To do ▸ Could you set down exactly the lines of the data below, starting at the one that holds "camera: 50 degrees right, 10 degrees down" and ending at the one that holds "(828, 237) = (603, 220): brown", both included, and only those?

Data shown ▸
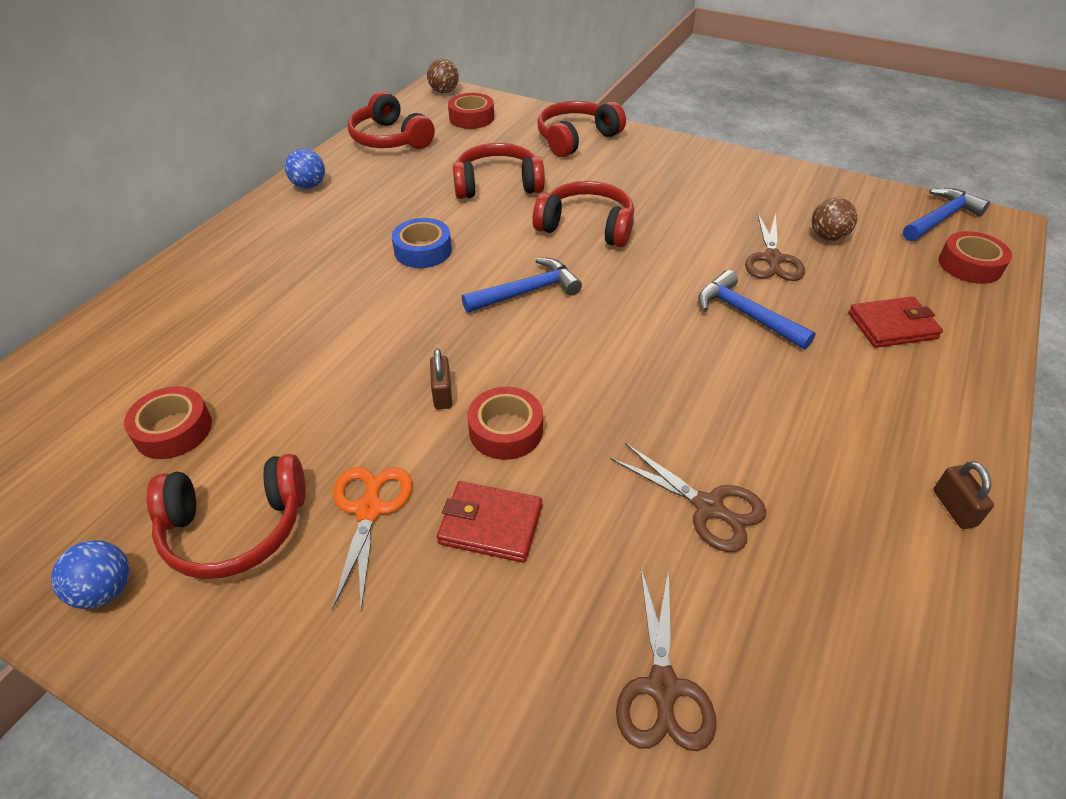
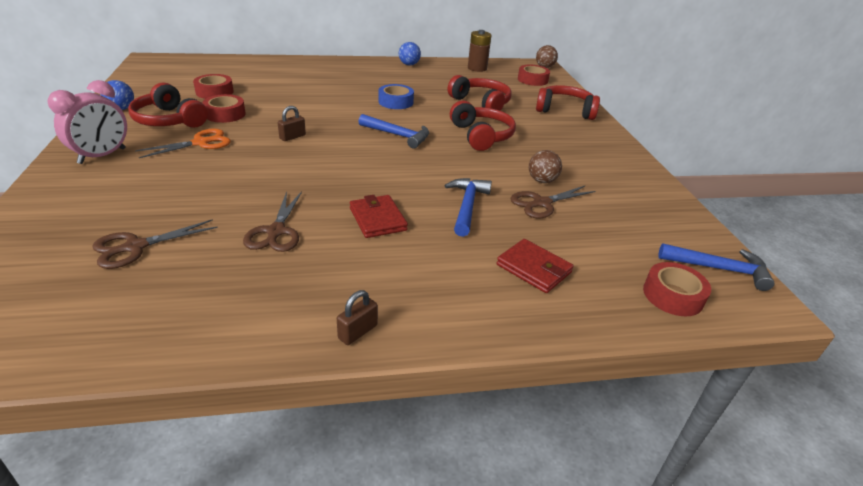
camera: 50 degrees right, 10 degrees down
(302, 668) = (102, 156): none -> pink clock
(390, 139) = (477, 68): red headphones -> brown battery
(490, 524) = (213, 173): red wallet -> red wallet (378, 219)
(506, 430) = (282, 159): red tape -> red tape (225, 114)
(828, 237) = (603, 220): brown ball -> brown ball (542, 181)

==

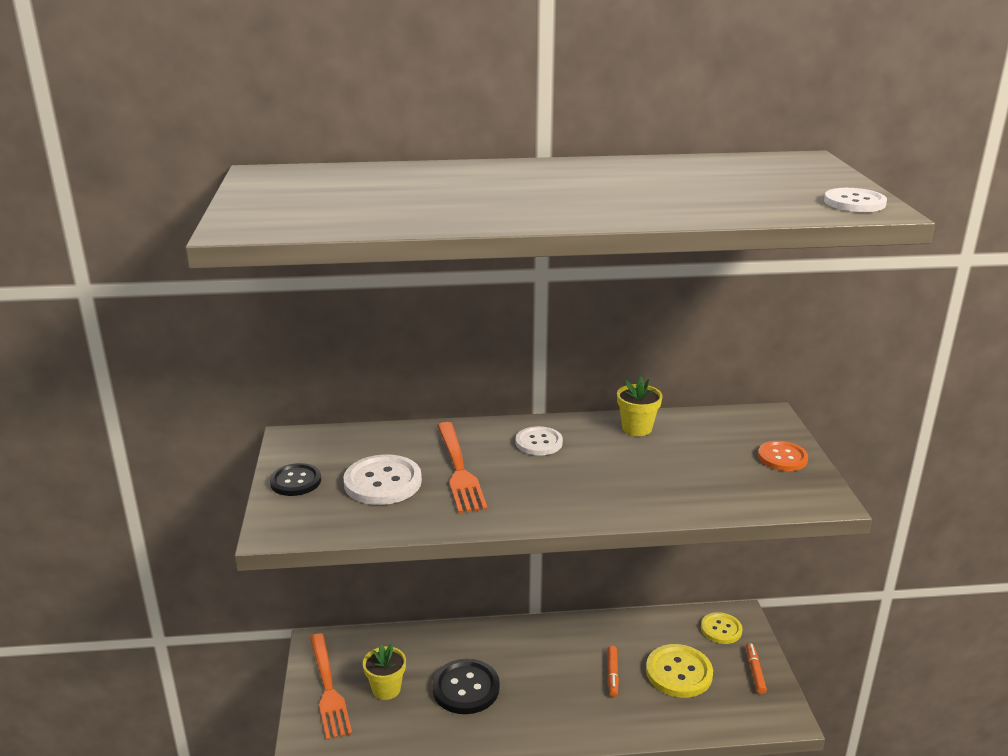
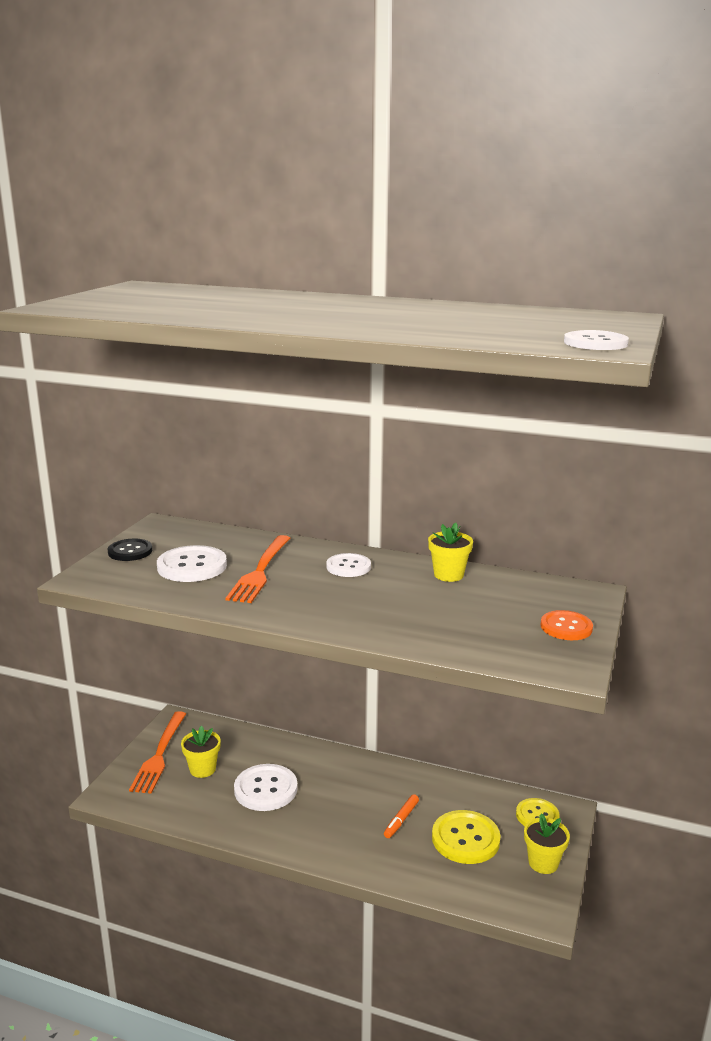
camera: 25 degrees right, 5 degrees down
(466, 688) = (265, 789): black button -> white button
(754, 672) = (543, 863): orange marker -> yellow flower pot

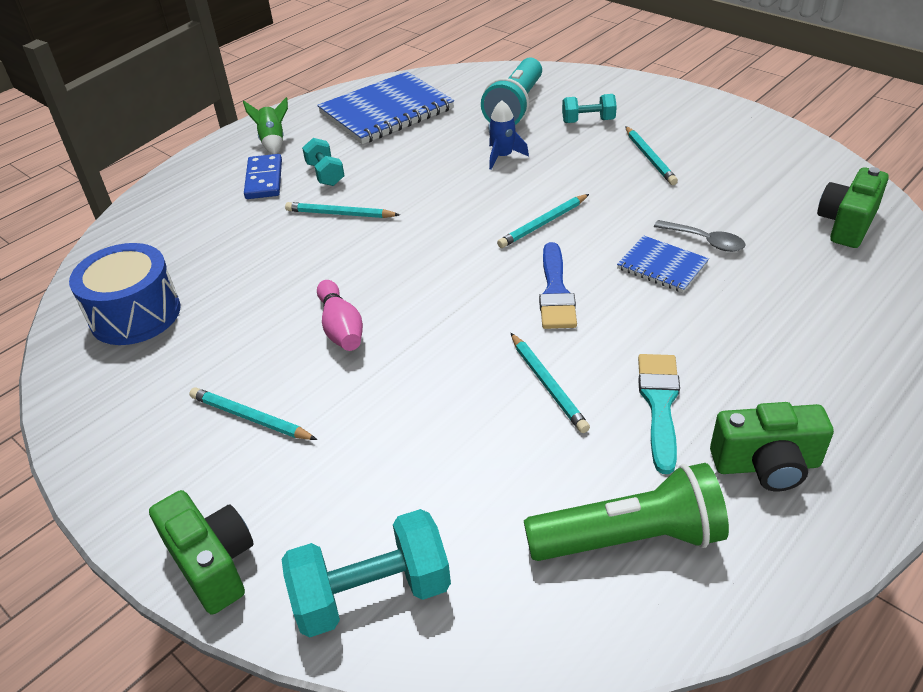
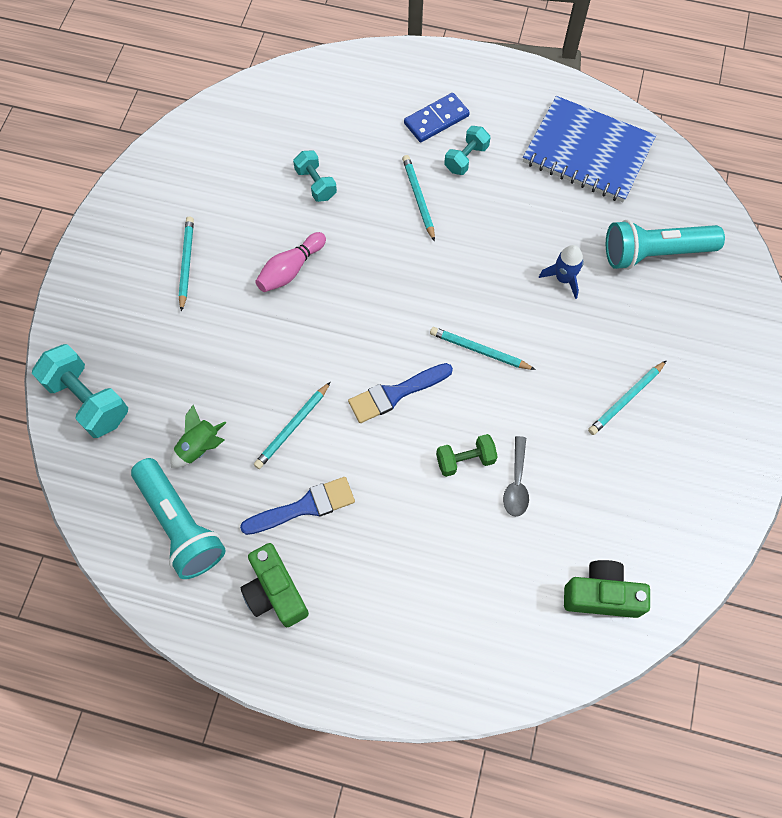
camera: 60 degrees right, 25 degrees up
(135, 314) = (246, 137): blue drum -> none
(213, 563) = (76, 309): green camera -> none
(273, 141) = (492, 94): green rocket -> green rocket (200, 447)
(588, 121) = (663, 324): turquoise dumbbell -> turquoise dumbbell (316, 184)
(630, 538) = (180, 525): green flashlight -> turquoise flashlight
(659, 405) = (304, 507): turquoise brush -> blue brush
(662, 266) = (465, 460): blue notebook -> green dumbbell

Solution for this task ▸
camera: 50 degrees right, 10 degrees down
(302, 668) = (102, 156): none -> pink clock
(390, 139) = (477, 68): red headphones -> brown battery
(490, 524) = (213, 173): red wallet -> red wallet (378, 219)
(506, 430) = (282, 159): red tape -> red tape (225, 114)
(828, 237) = (603, 220): brown ball -> brown ball (542, 181)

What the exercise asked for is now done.